• _Description of the task_: Where "black" appears in a line of the entries below, that line should be copied.
====================
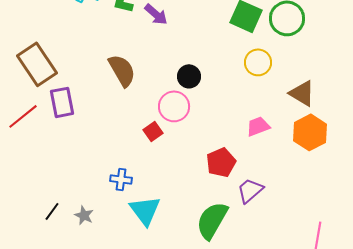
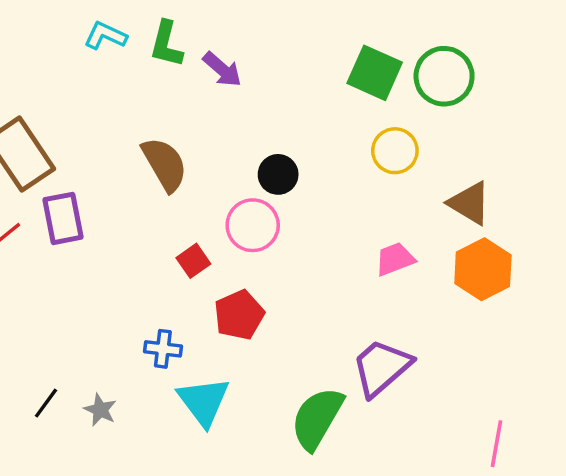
red square: (153, 131) -> (193, 261), moved
red pentagon: (221, 162) -> (239, 315), moved
purple trapezoid: (250, 190) -> (381, 367), size x1.4

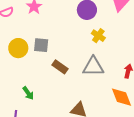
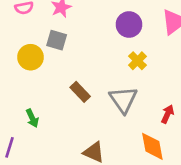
gray square: (41, 45) -> (57, 40), moved
gray triangle: (93, 67) -> (123, 100), turned 45

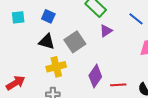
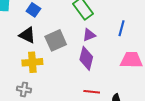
blue line: (136, 19) -> (122, 28), turned 56
purple diamond: (95, 76) -> (86, 58), moved, turned -30

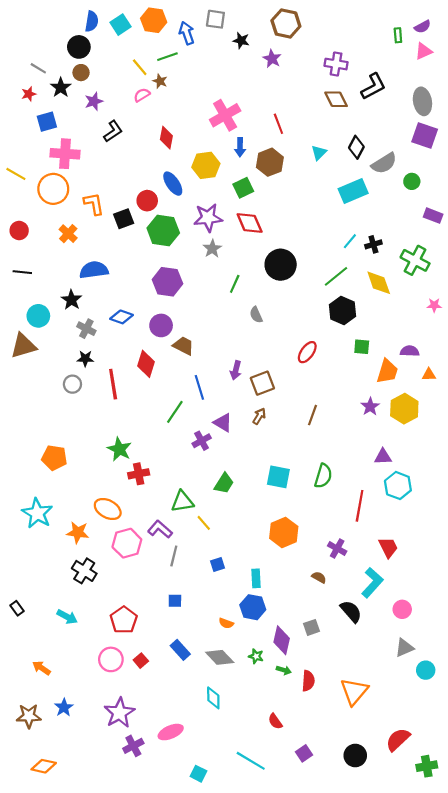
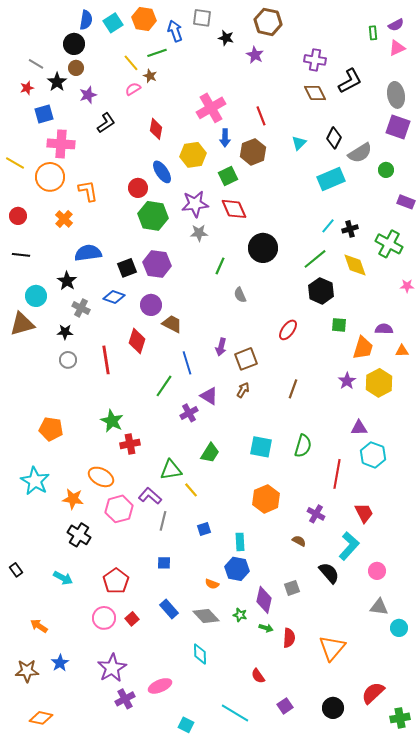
black square: (124, 219) -> (127, 268), moved
gray star: (212, 249) -> (199, 233), turned 30
black star: (85, 359) -> (65, 332), moved
gray triangle: (404, 648) -> (379, 607), turned 30

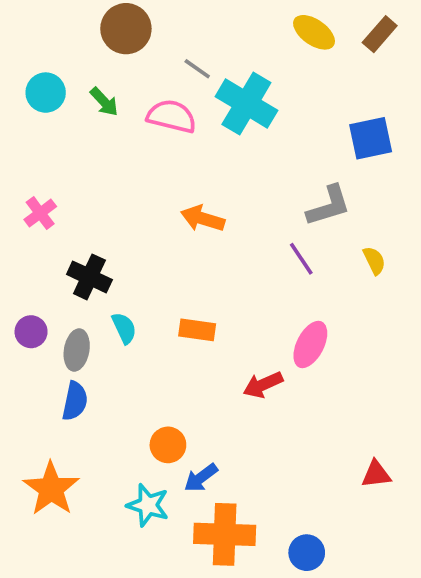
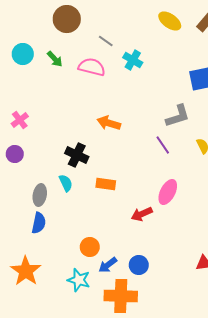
cyan cross: (246, 104) -> (133, 60), size x0.6
black cross: (89, 277) -> (77, 155), moved
purple circle: (31, 332) -> (15, 154), moved
blue circle: (307, 553) -> (139, 265), moved

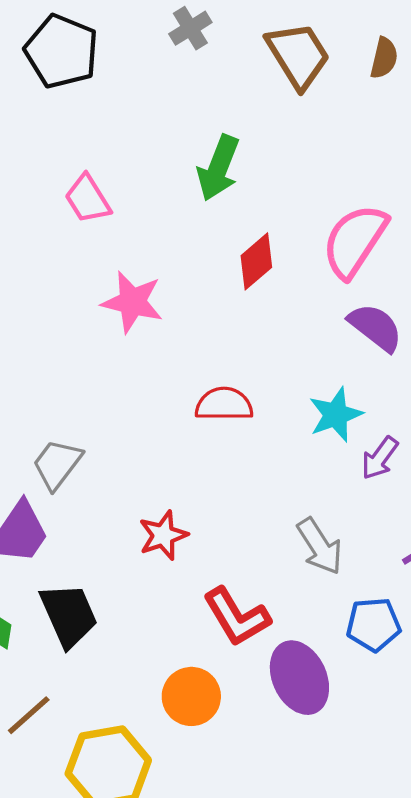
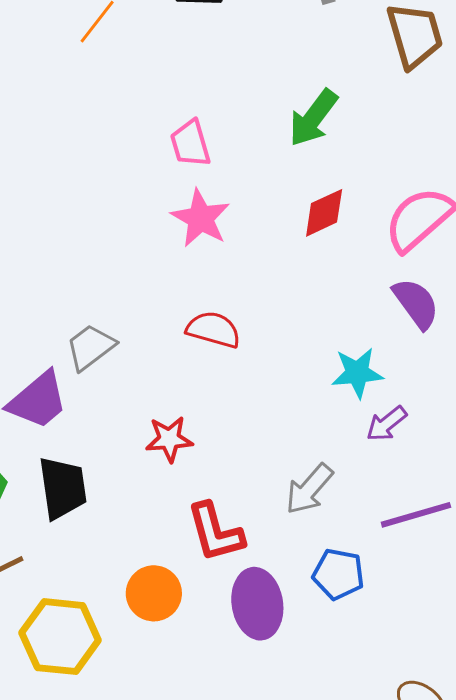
pink trapezoid: (88, 199) -> (190, 144), moved
red semicircle: (224, 404) -> (213, 330), moved
gray arrow: (320, 546) -> (309, 489), turned 58

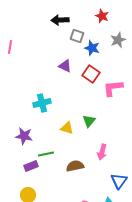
====================
• _Completed exercise_:
black square: (124, 219) -> (127, 268), moved
black star: (85, 359) -> (65, 332), moved
black cross: (89, 277) -> (77, 155), moved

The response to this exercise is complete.